Exercise aim:
Skip the pictures. Return exactly the lines from the one containing "pink circle at (205, 333): moved 13 px right" through the end of the entries below.

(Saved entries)
"""
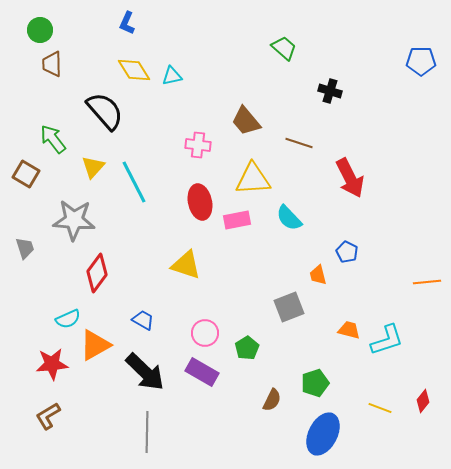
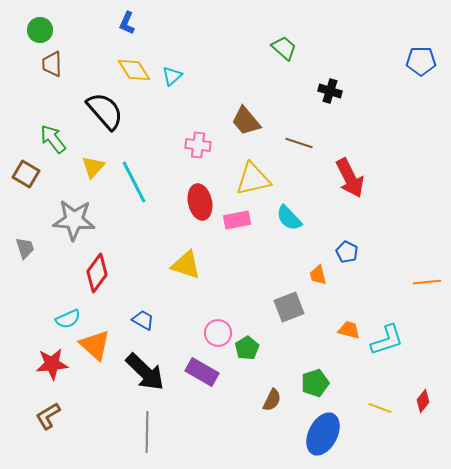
cyan triangle at (172, 76): rotated 30 degrees counterclockwise
yellow triangle at (253, 179): rotated 9 degrees counterclockwise
pink circle at (205, 333): moved 13 px right
orange triangle at (95, 345): rotated 48 degrees counterclockwise
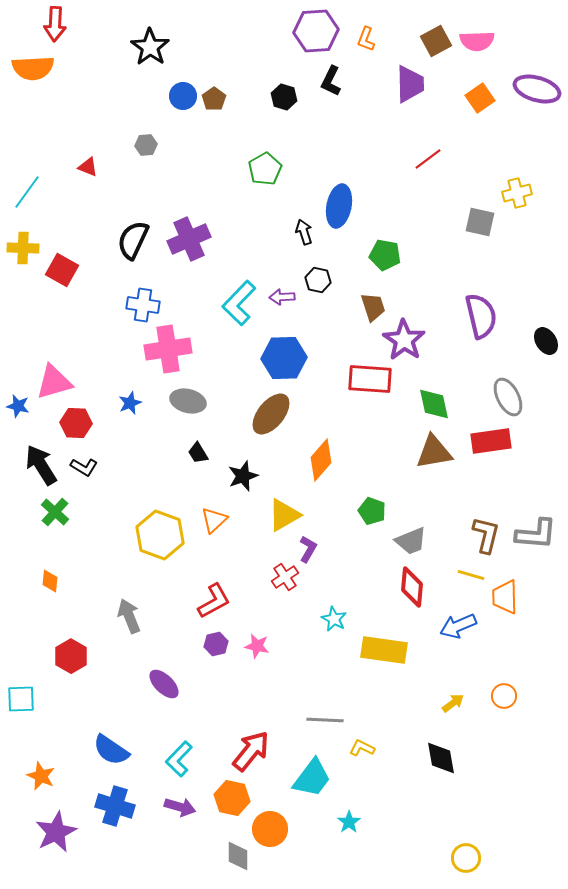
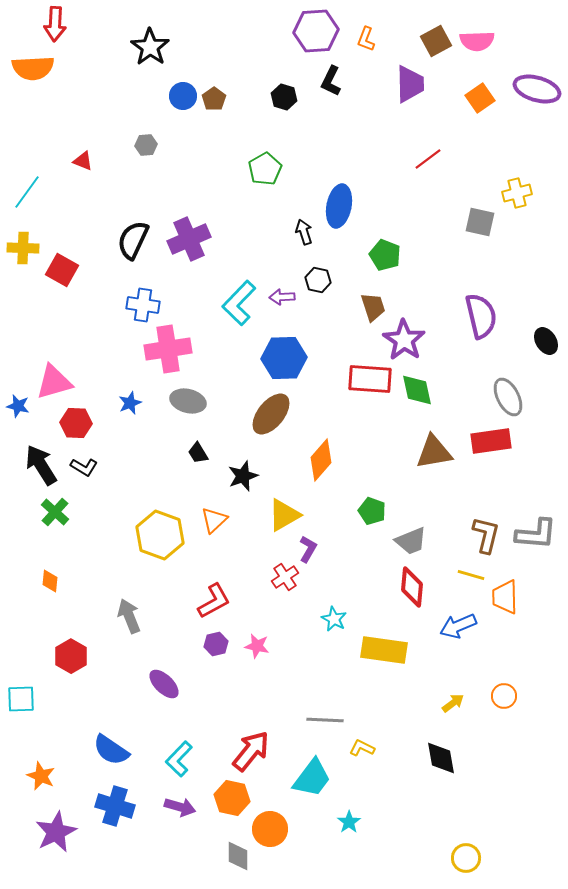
red triangle at (88, 167): moved 5 px left, 6 px up
green pentagon at (385, 255): rotated 12 degrees clockwise
green diamond at (434, 404): moved 17 px left, 14 px up
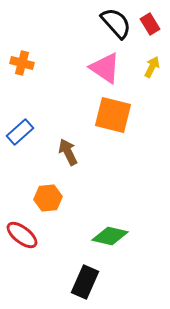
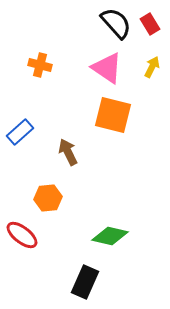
orange cross: moved 18 px right, 2 px down
pink triangle: moved 2 px right
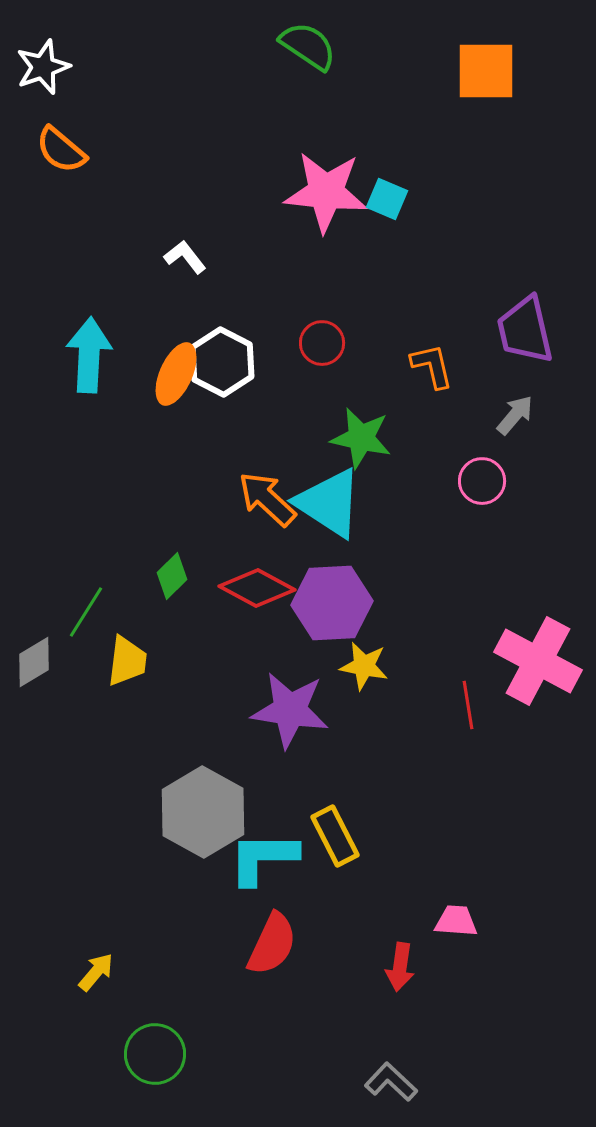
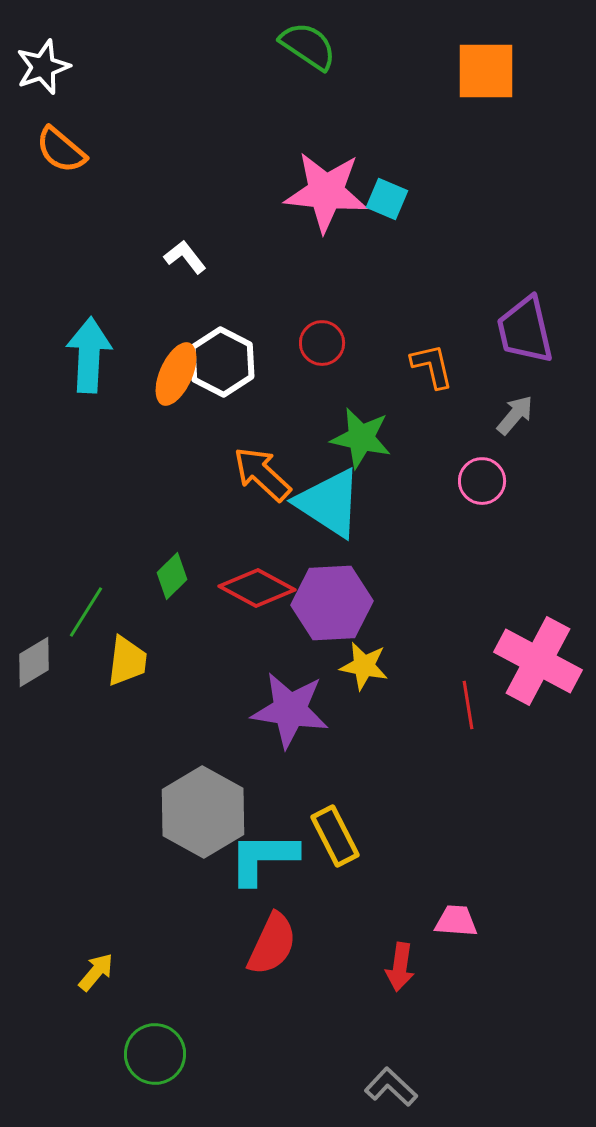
orange arrow: moved 5 px left, 25 px up
gray L-shape: moved 5 px down
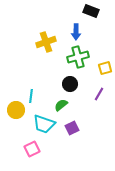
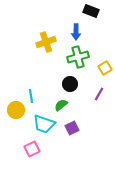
yellow square: rotated 16 degrees counterclockwise
cyan line: rotated 16 degrees counterclockwise
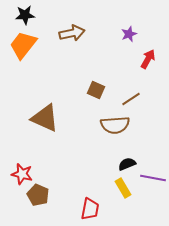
"""
Response for this exercise:
pink circle at (205, 333): moved 13 px right
orange triangle at (95, 345): rotated 48 degrees counterclockwise
red triangle at (88, 167): moved 5 px left, 6 px up
green pentagon at (385, 255): rotated 12 degrees clockwise
green diamond at (434, 404): moved 17 px left, 14 px up
orange cross: moved 18 px right, 2 px down
pink triangle: moved 2 px right
orange arrow: moved 5 px left, 25 px up
gray L-shape: moved 5 px down
yellow square: rotated 16 degrees counterclockwise
cyan line: rotated 16 degrees counterclockwise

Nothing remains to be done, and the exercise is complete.